-- EXERCISE PROMPT --
The records that follow are to be given again exactly, with their pictures omitted.

┌─ EXERCISE DATA

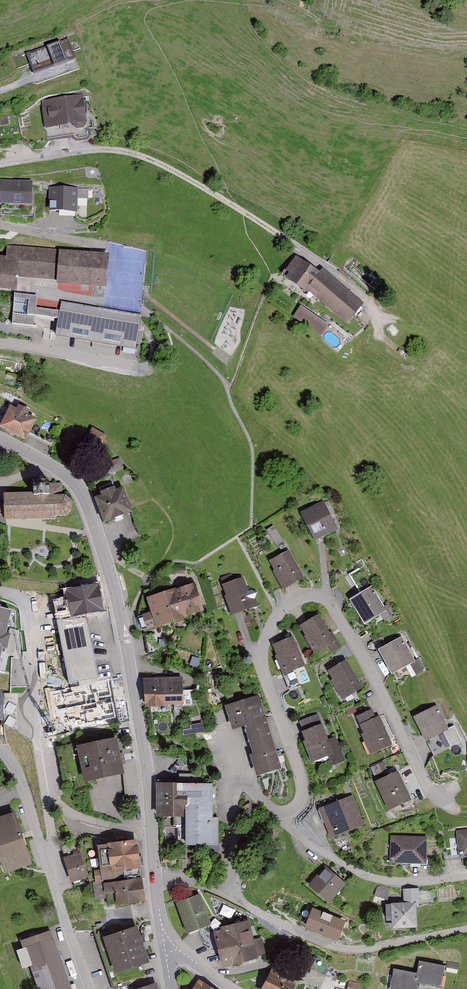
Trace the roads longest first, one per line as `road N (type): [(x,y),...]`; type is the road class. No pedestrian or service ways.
road 1 (residential): [(440,799),(338,608),(309,593),(279,608),(262,651),(306,784),(301,801),(281,819)]
road 2 (tertiary): [(155,878),(149,779),(121,617),(87,501),(65,474),(0,440)]
road 3 (residential): [(380,332),(356,290),(242,210),(149,159),(88,150),(0,164)]
road 4 (residential): [(9,593),(34,603),(50,876)]
road 5 (unclassified): [(466,928),(345,948),(264,914),(233,890)]
road 6 (residential): [(466,876),(380,880),(326,854),(281,819)]
road 7 (residential): [(281,819),(245,780),(230,787),(233,890)]
road 8 (residential): [(50,876),(26,793),(0,749)]
road 9 (residential): [(133,366),(0,342)]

└─

-- YOUR SOLUTION --
Trace the roads longest first, one per line as `road N (type): [(x,y),...]`; type is the road class. No pedestrian or service ways.
road 1 (residential): [(440,799),(338,608),(309,593),(279,608),(262,651),(306,784),(301,801),(281,819)]
road 2 (tertiary): [(155,878),(149,779),(121,617),(87,501),(65,474),(0,440)]
road 3 (residential): [(380,332),(356,290),(242,210),(149,159),(88,150),(0,164)]
road 4 (residential): [(9,593),(34,603),(50,876)]
road 5 (unclassified): [(466,928),(345,948),(264,914),(233,890)]
road 6 (residential): [(466,876),(380,880),(326,854),(281,819)]
road 7 (residential): [(281,819),(245,780),(230,787),(233,890)]
road 8 (residential): [(50,876),(26,793),(0,749)]
road 9 (residential): [(133,366),(0,342)]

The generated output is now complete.